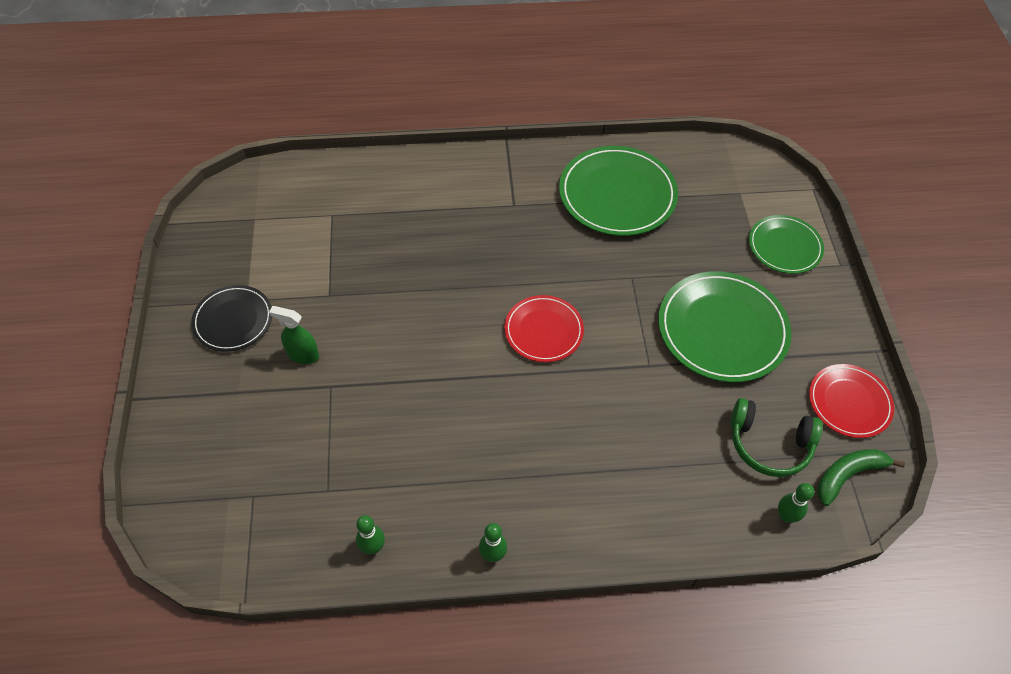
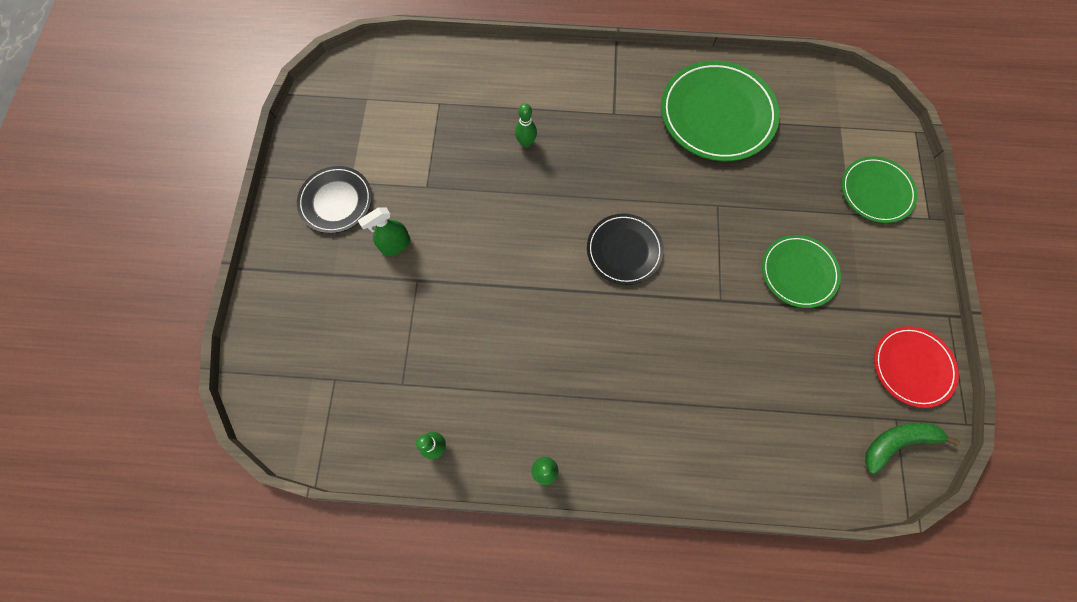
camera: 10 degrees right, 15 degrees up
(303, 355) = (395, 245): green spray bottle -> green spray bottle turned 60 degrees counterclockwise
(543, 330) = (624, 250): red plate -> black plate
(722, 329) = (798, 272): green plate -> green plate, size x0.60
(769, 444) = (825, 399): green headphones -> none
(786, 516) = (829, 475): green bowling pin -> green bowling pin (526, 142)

--

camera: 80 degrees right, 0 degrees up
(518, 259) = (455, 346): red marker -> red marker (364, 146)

---

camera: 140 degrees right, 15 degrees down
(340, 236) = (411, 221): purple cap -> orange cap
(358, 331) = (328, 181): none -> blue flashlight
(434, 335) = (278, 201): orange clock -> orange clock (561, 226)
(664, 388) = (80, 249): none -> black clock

- PROBLEM TO SOLVE -
Reproduce each line of the material in which the string "green" occurs.

- ANSWER SECTION -
(303, 355) = (395, 245): green spray bottle -> green spray bottle turned 60 degrees counterclockwise
(722, 329) = (798, 272): green plate -> green plate, size x0.60
(769, 444) = (825, 399): green headphones -> none
(786, 516) = (829, 475): green bowling pin -> green bowling pin (526, 142)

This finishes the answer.